Exercise :: Transcribe nothing except the lines below that run from the one with "ENC pin DT: SCL -> 10" to the one with "RFID pin MISO: SDA -> SCK", ends included, and do not copy any picture.

───── Data for processing ─────

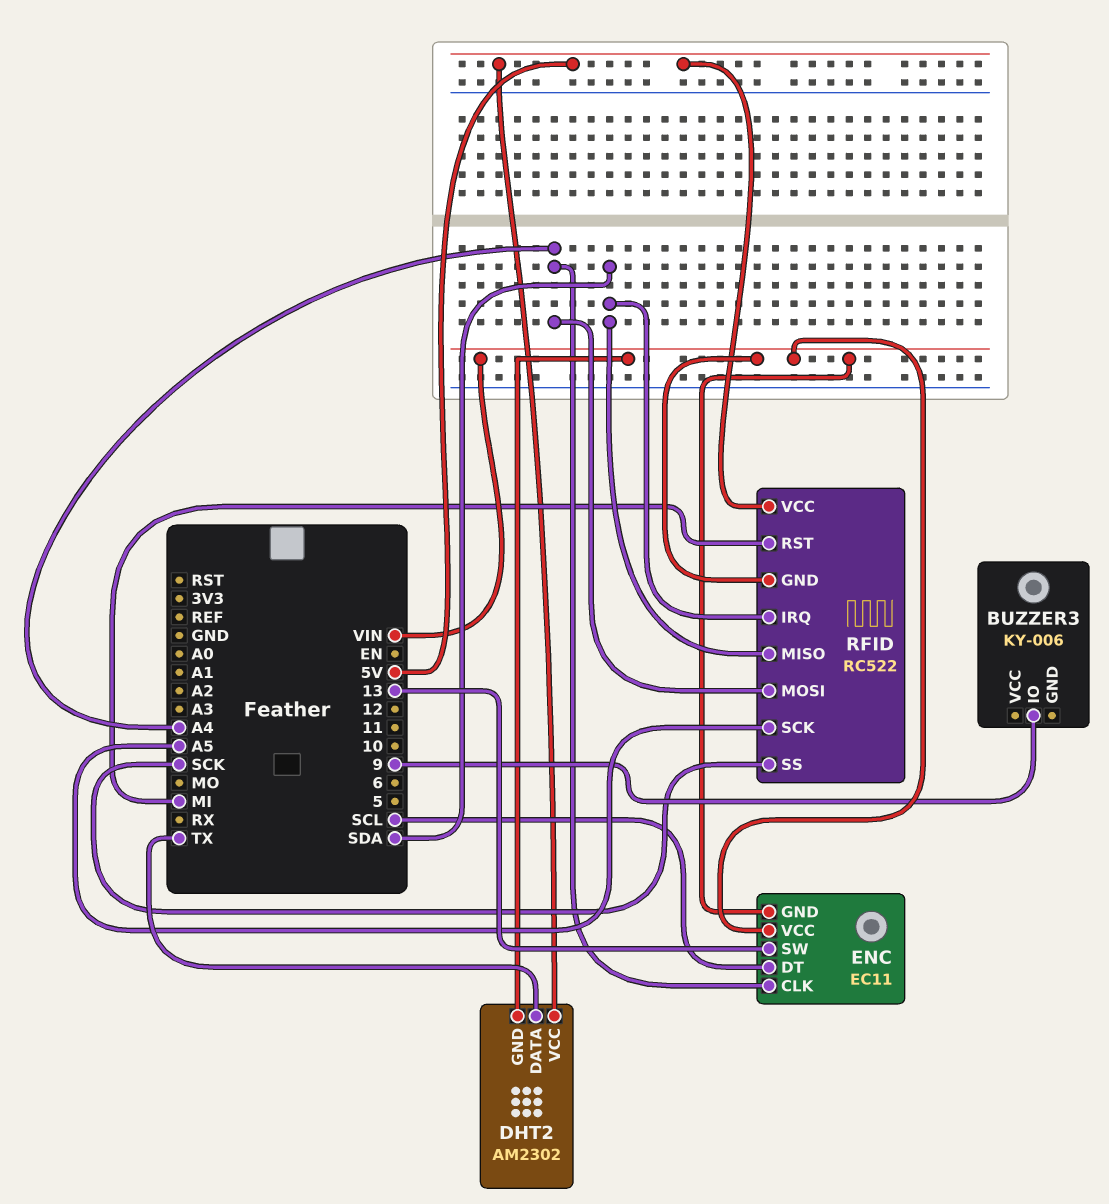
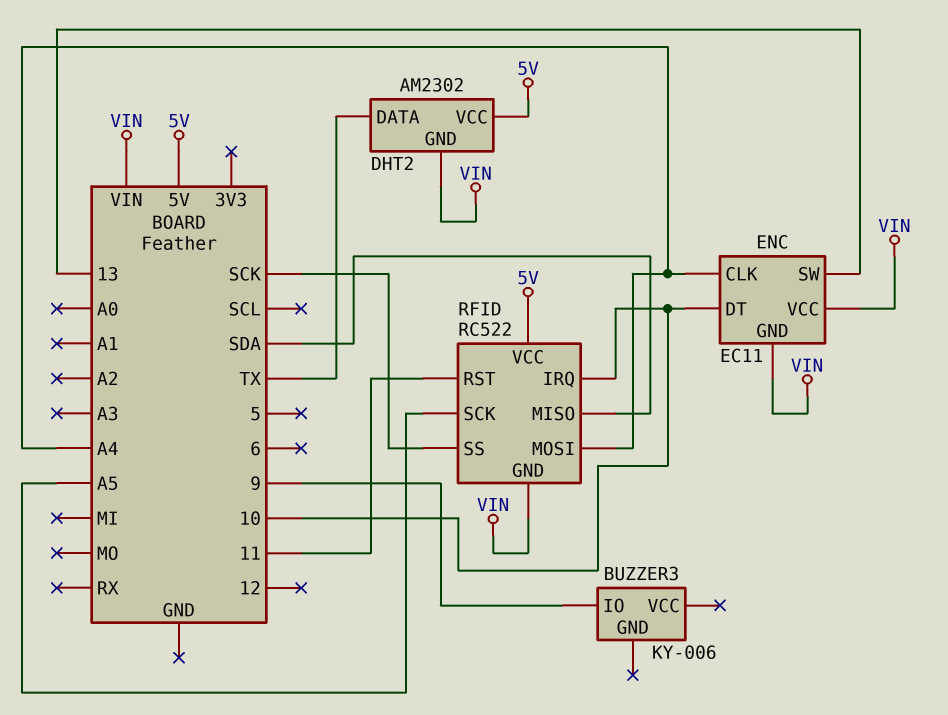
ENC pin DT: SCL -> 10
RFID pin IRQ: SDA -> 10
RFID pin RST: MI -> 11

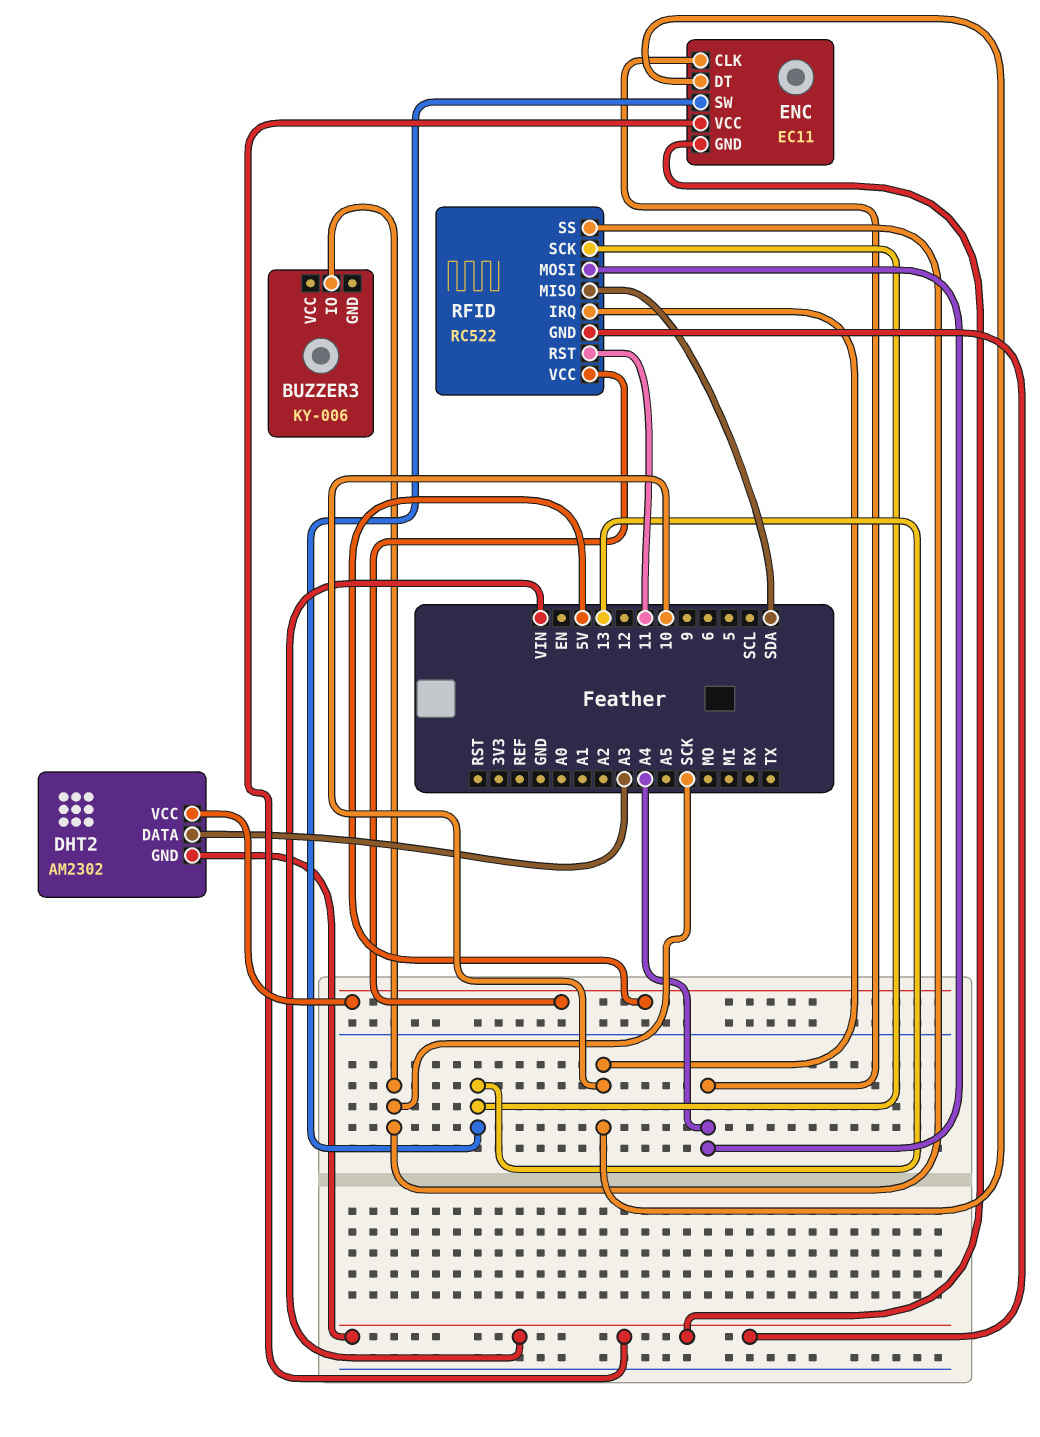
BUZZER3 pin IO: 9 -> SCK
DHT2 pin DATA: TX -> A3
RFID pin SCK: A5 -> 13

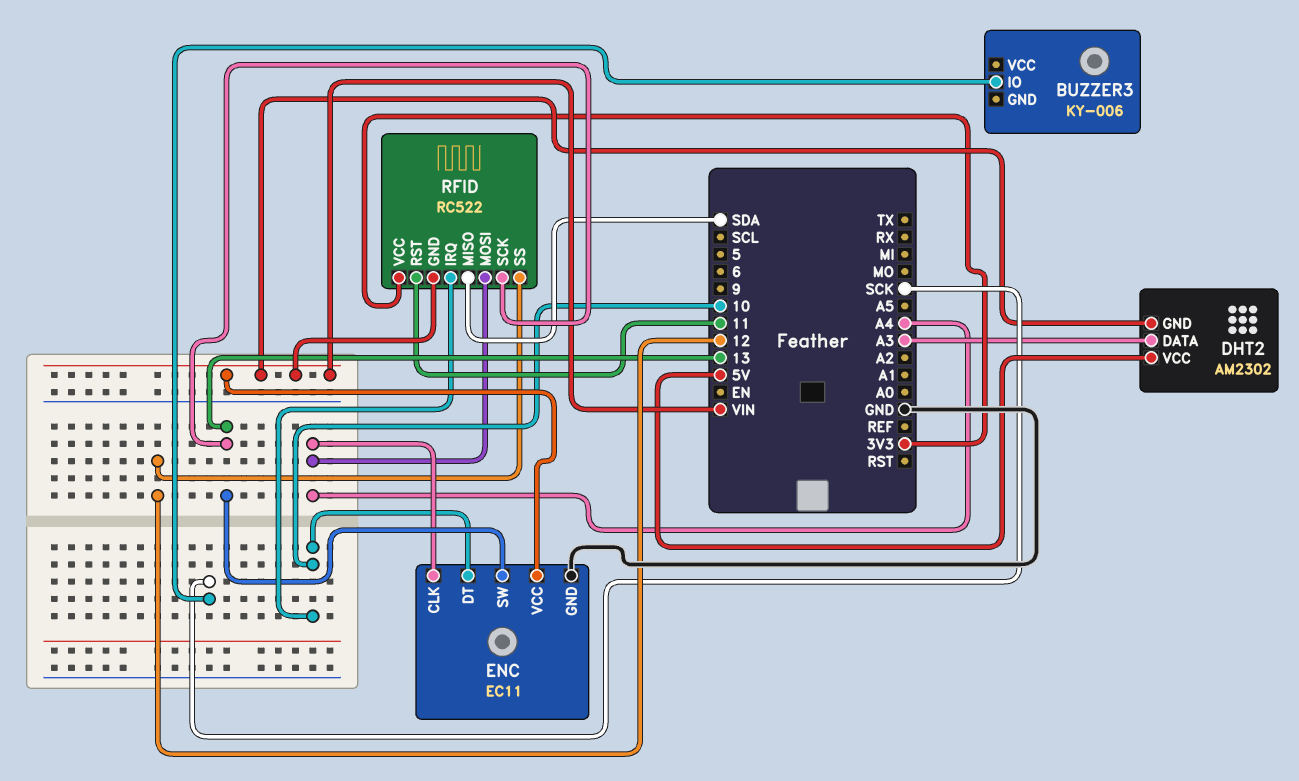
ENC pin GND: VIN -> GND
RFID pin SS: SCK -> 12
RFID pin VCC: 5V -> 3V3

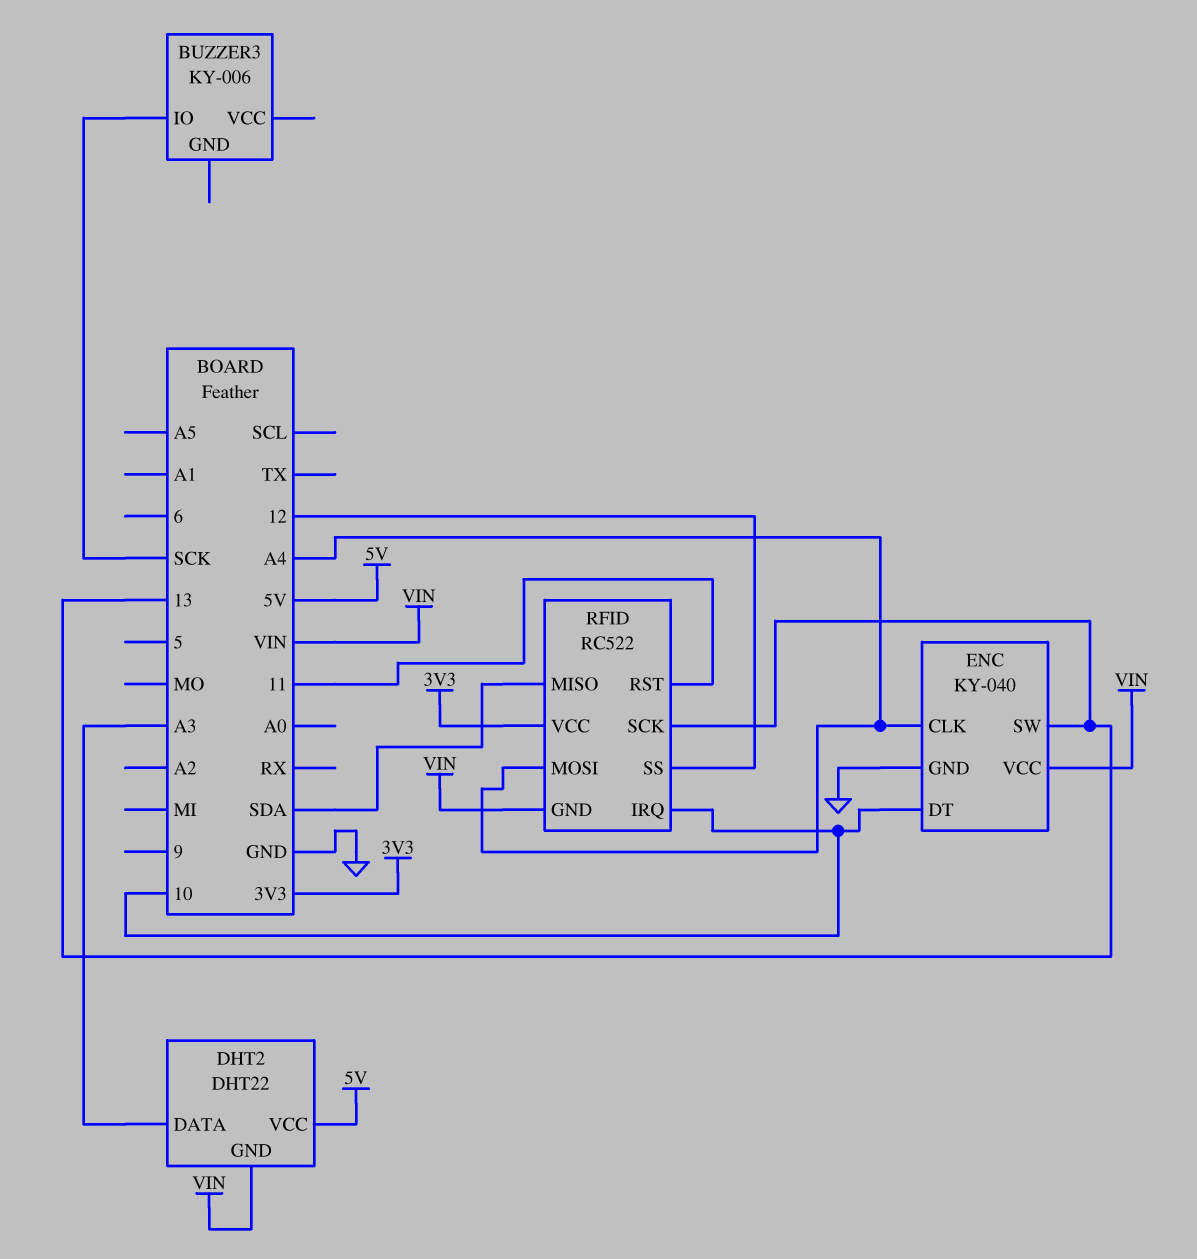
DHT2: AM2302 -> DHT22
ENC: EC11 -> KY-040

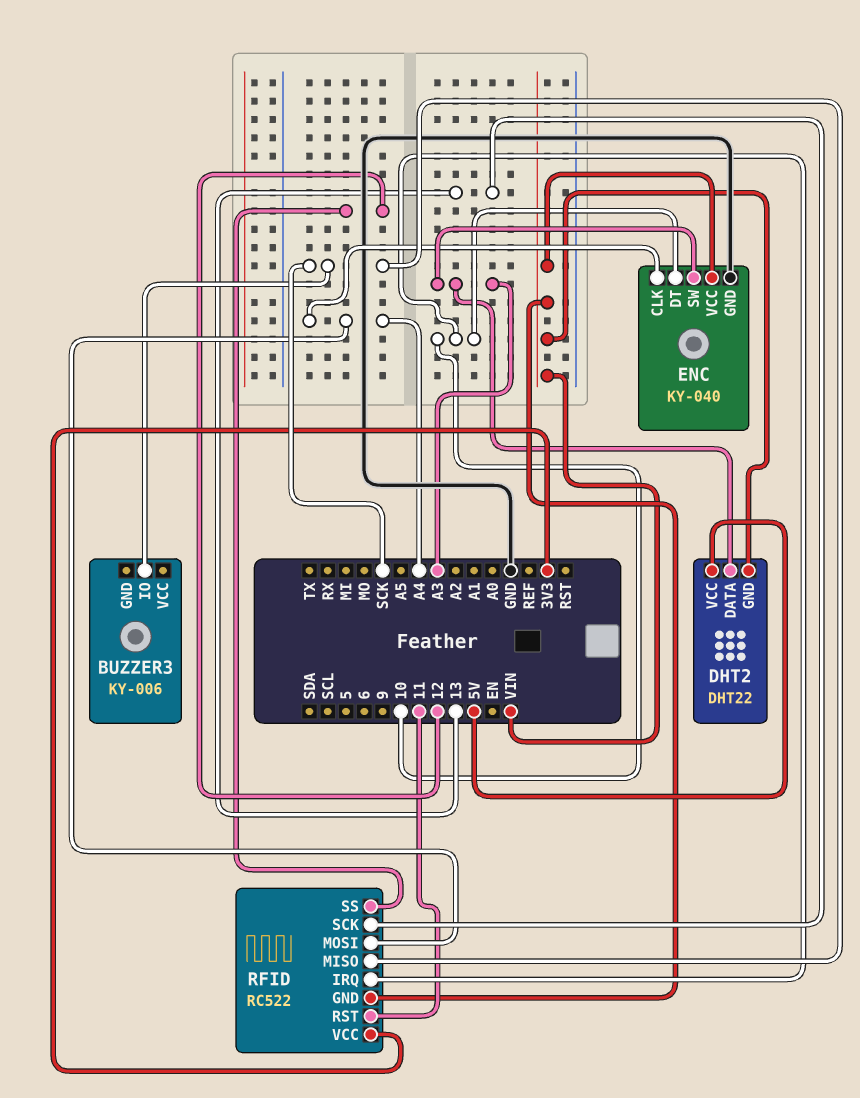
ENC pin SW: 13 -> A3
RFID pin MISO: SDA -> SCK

─────
───── Data for processing ─────

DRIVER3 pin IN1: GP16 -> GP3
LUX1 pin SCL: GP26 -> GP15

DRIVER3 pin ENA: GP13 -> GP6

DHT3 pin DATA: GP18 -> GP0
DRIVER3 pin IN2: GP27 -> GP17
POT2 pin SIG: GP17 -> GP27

─────

Your response ::
ENC pin DT: SCL -> 10
RFID pin IRQ: SDA -> 10
RFID pin RST: MI -> 11

BUZZER3 pin IO: 9 -> SCK
DHT2 pin DATA: TX -> A3
RFID pin SCK: A5 -> 13

ENC pin GND: VIN -> GND
RFID pin SS: SCK -> 12
RFID pin VCC: 5V -> 3V3

DHT2: AM2302 -> DHT22
ENC: EC11 -> KY-040

ENC pin SW: 13 -> A3
RFID pin MISO: SDA -> SCK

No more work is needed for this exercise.